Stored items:
## begin

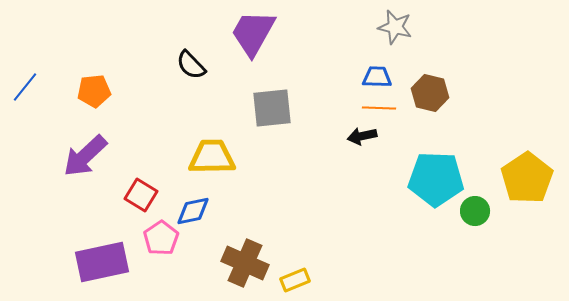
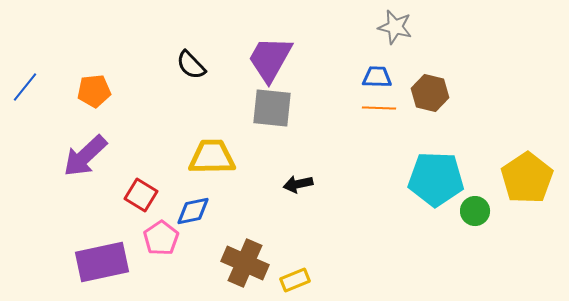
purple trapezoid: moved 17 px right, 26 px down
gray square: rotated 12 degrees clockwise
black arrow: moved 64 px left, 48 px down
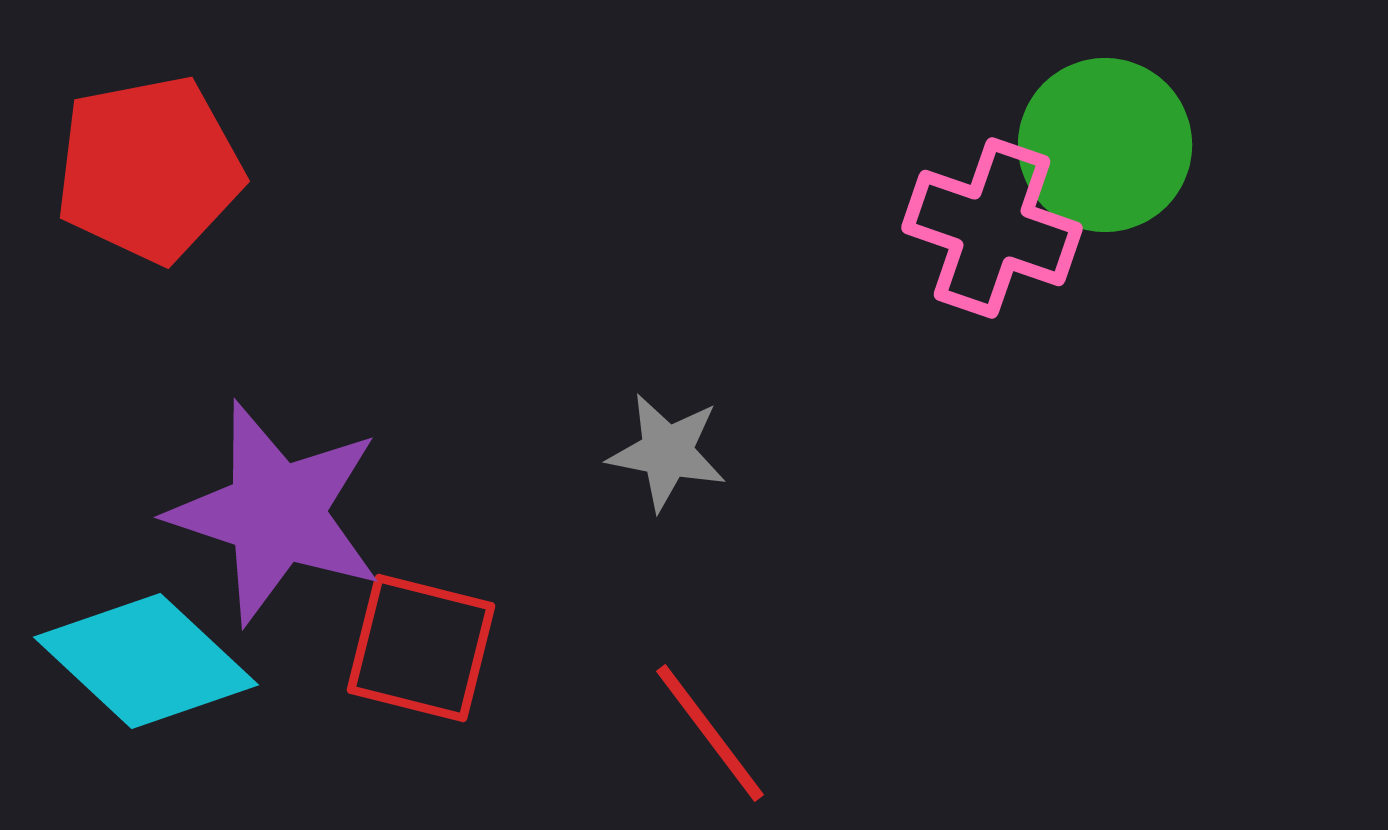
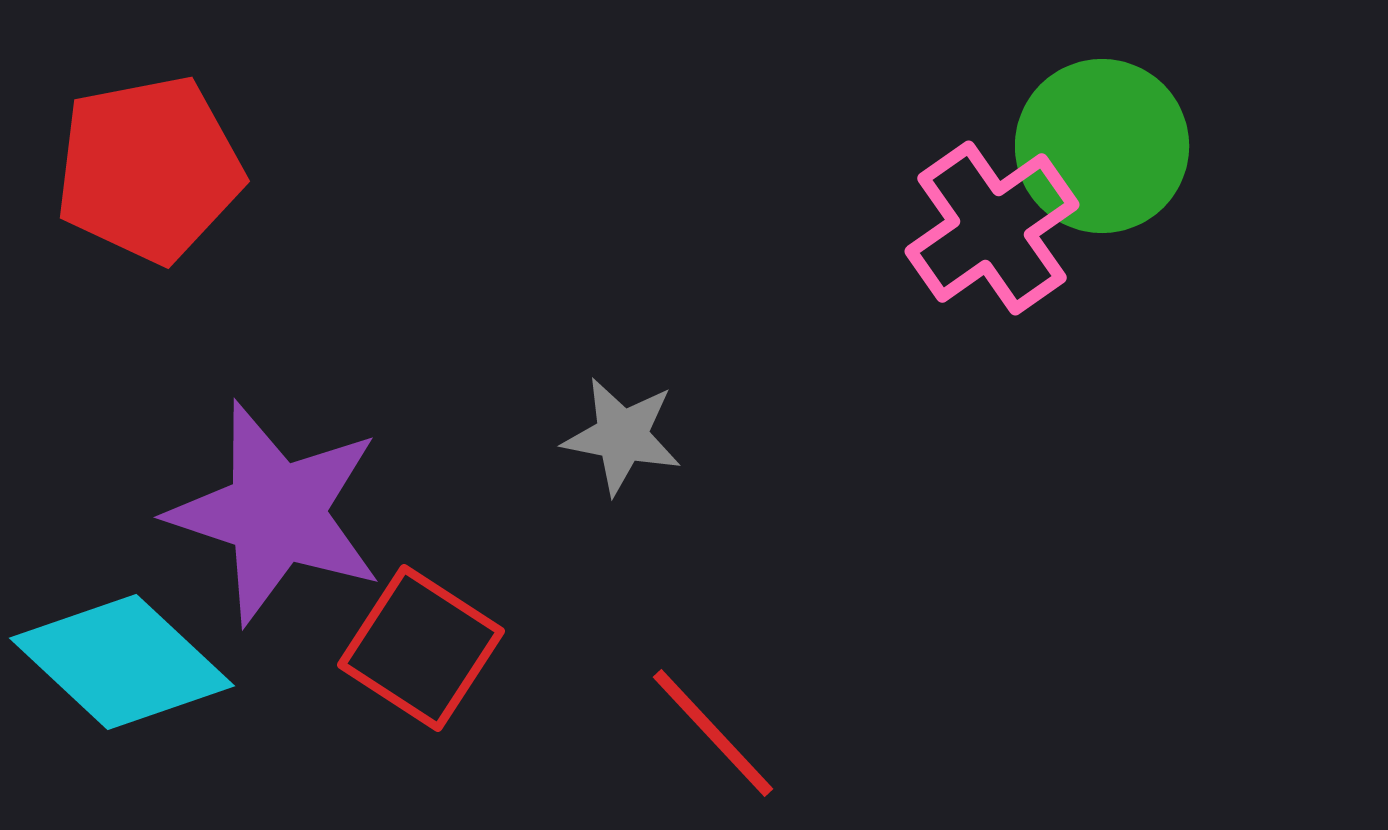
green circle: moved 3 px left, 1 px down
pink cross: rotated 36 degrees clockwise
gray star: moved 45 px left, 16 px up
red square: rotated 19 degrees clockwise
cyan diamond: moved 24 px left, 1 px down
red line: moved 3 px right; rotated 6 degrees counterclockwise
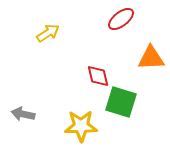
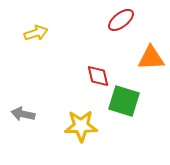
red ellipse: moved 1 px down
yellow arrow: moved 12 px left; rotated 15 degrees clockwise
green square: moved 3 px right, 1 px up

## end

* _Objective_: Retype the text of all the items above word for word, leaving out the pictures.

* _Exercise output_:
purple trapezoid: moved 17 px right, 26 px down
gray square: rotated 12 degrees clockwise
black arrow: moved 64 px left, 48 px down
green circle: moved 3 px left, 1 px down
pink cross: rotated 36 degrees clockwise
gray star: moved 45 px left, 16 px up
red square: rotated 19 degrees clockwise
cyan diamond: moved 24 px left, 1 px down
red line: moved 3 px right; rotated 6 degrees counterclockwise
red ellipse: moved 1 px down
yellow arrow: moved 12 px left; rotated 15 degrees clockwise
green square: moved 3 px right, 1 px up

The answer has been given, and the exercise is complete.